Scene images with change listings
━━━━

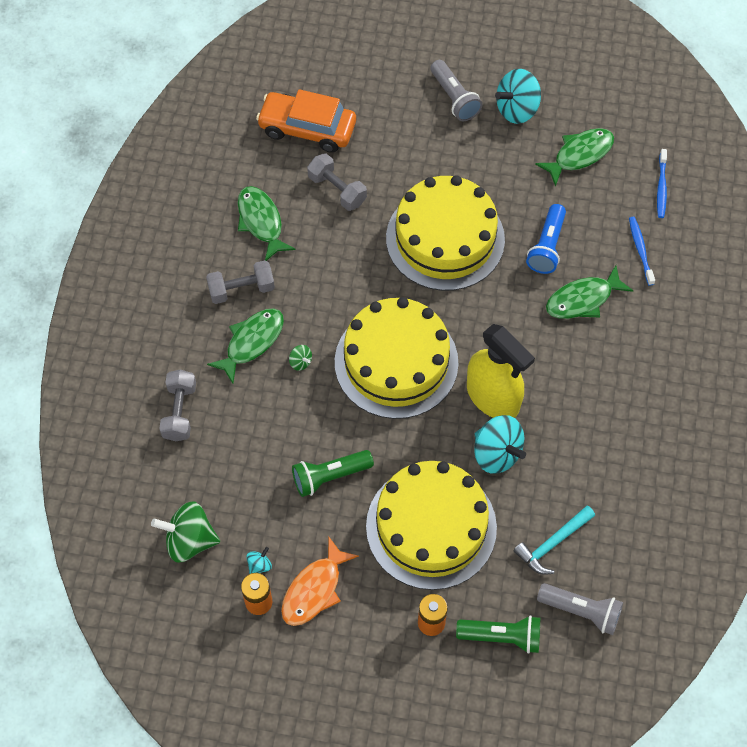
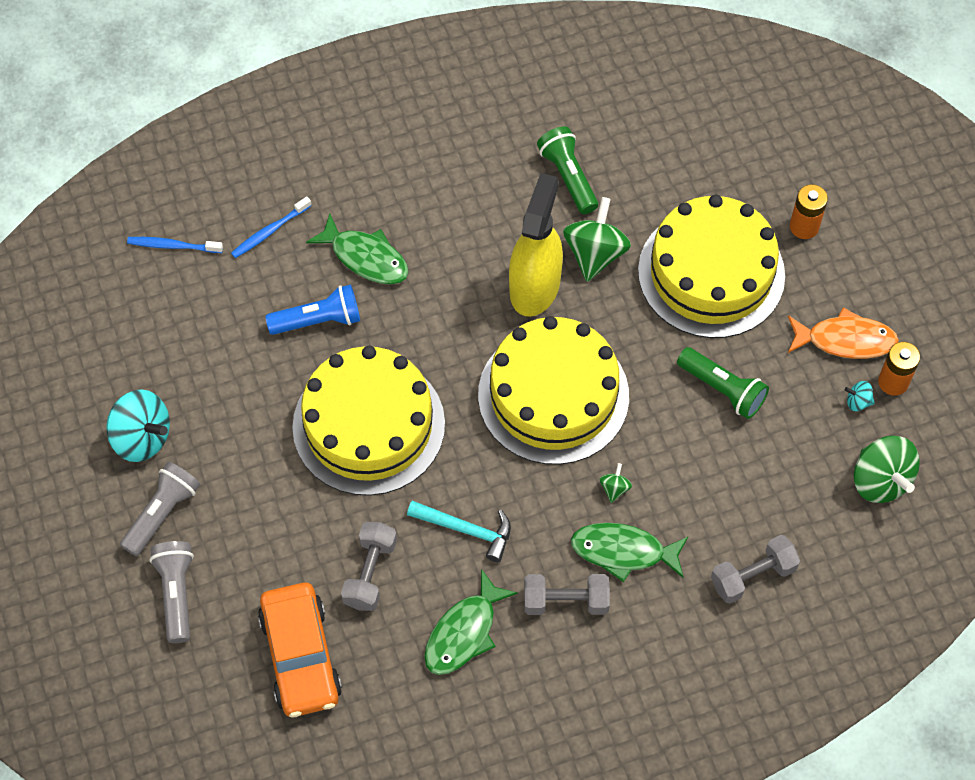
camera: 120 degrees left, 0 degrees up
(241, 289) = (565, 601): grey dumbbell -> grey dumbbell turned 45 degrees counterclockwise
(497, 453) = (595, 254): turquoise spinning top -> green spinning top
(502, 637) = (775, 164): green flashlight -> green flashlight (568, 177)
(552, 543) = (656, 165): turquoise hammer -> turquoise hammer (466, 530)
(579, 155) = (173, 343): green fish -> none
(581, 611) = (705, 114): grey flashlight -> grey flashlight (176, 593)
(661, 187) = (173, 246): blue toothbrush -> blue toothbrush turned 150 degrees counterclockwise

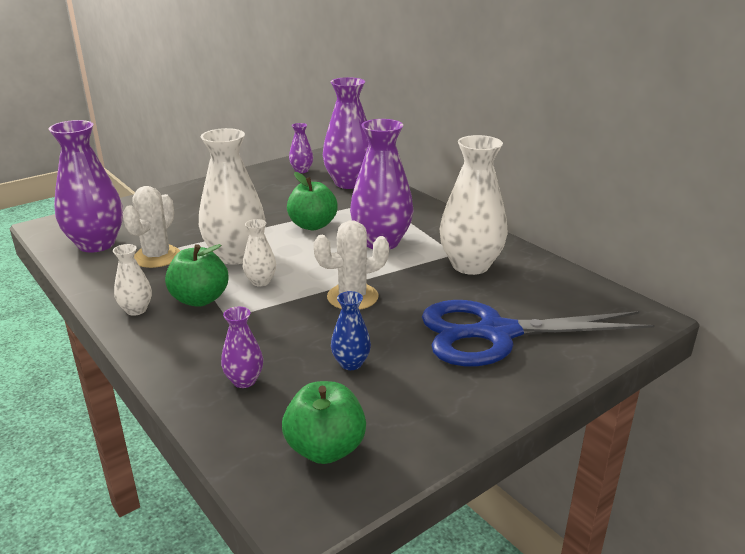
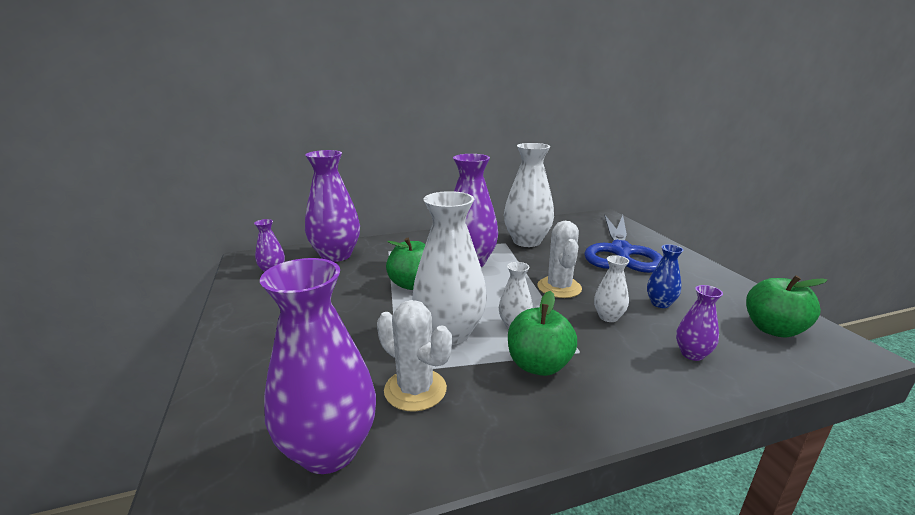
camera: 70 degrees left, 5 degrees down
(136, 310) = (550, 415): white vase -> white vase (608, 317)

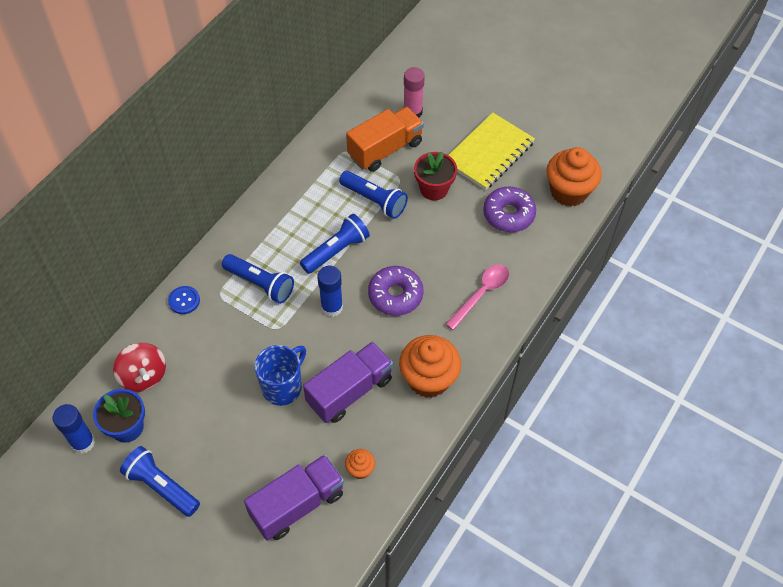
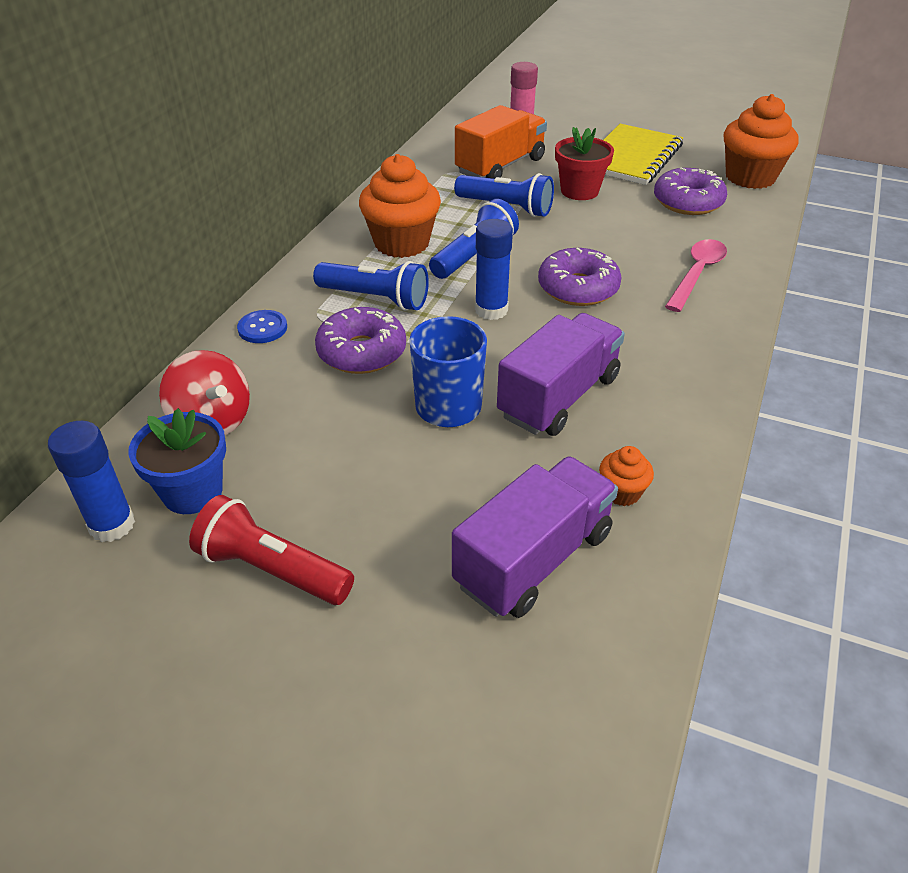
camera: 10 degrees left, 15 degrees down
(161, 487) = (272, 570): blue flashlight -> red flashlight
(241, 332) = (362, 352): none -> purple donut
(428, 379) = (673, 368): orange cupcake -> orange cupcake (401, 243)

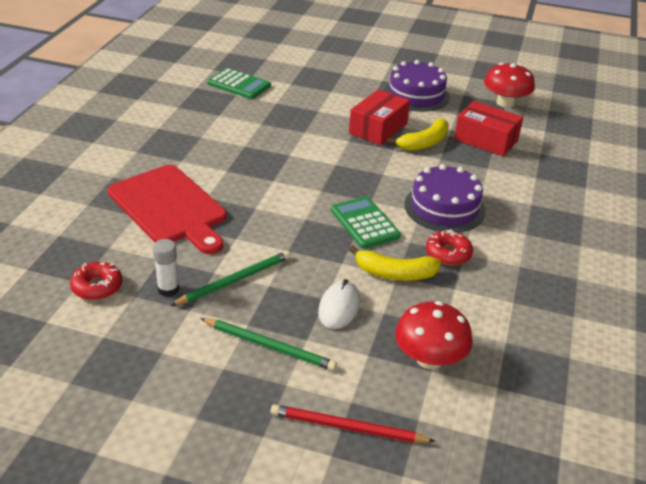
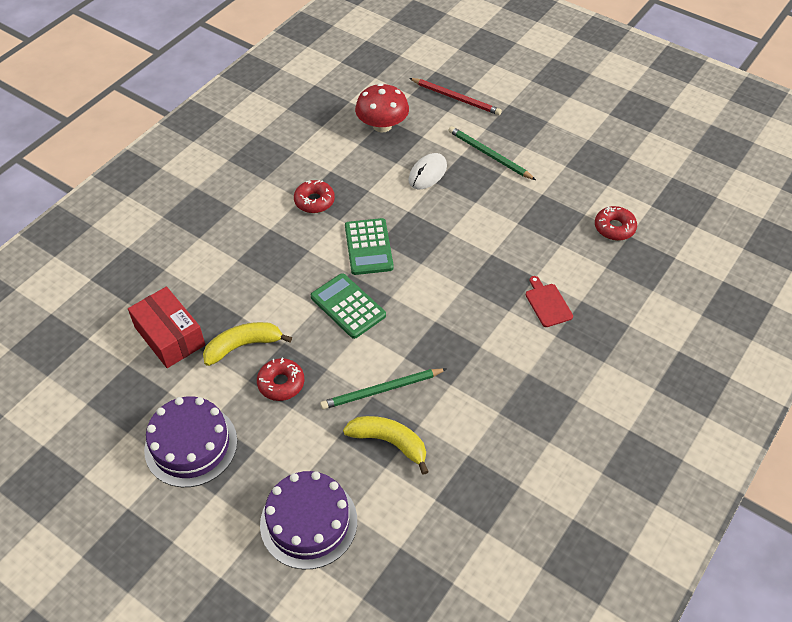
camera: 160 degrees left, 15 degrees up
(168, 289) = (557, 214): white glue stick -> none
(169, 207) = (547, 303): red cutting board -> red cutting board, size x0.42
(235, 280) = (502, 212): green pencil -> green pencil (381, 390)
(239, 85) = (424, 526): green calculator -> green calculator (348, 306)
(378, 128) = (281, 383): red box -> red donut
(395, 273) = (369, 192): yellow banana -> yellow banana (389, 442)
(444, 208) = (284, 250): purple cake -> purple cake (308, 522)
(505, 103) = (88, 402): red mushroom -> none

━━━━

Repeat the lines above, starting at the first and stopping after the line that holds "(235, 280) = (502, 212): green", with the pictures left out.

PROBLEM SOLUTION
camera: 120 degrees left, 0 degrees up
(241, 289) = (565, 601): grey dumbbell -> grey dumbbell turned 45 degrees counterclockwise
(497, 453) = (595, 254): turquoise spinning top -> green spinning top
(502, 637) = (775, 164): green flashlight -> green flashlight (568, 177)
(552, 543) = (656, 165): turquoise hammer -> turquoise hammer (466, 530)
(579, 155) = (173, 343): green fish -> none
(581, 611) = (705, 114): grey flashlight -> grey flashlight (176, 593)
(661, 187) = (173, 246): blue toothbrush -> blue toothbrush turned 150 degrees counterclockwise

camera: 70 degrees left, 5 degrees down
(136, 310) = (550, 415): white vase -> white vase (608, 317)

camera: 10 degrees left, 15 degrees down
(161, 487) = (272, 570): blue flashlight -> red flashlight
(241, 332) = (362, 352): none -> purple donut
(428, 379) = (673, 368): orange cupcake -> orange cupcake (401, 243)

camera: 160 degrees left, 15 degrees up
(168, 289) = (557, 214): white glue stick -> none
(169, 207) = (547, 303): red cutting board -> red cutting board, size x0.42
(235, 280) = (502, 212): green pencil -> green pencil (381, 390)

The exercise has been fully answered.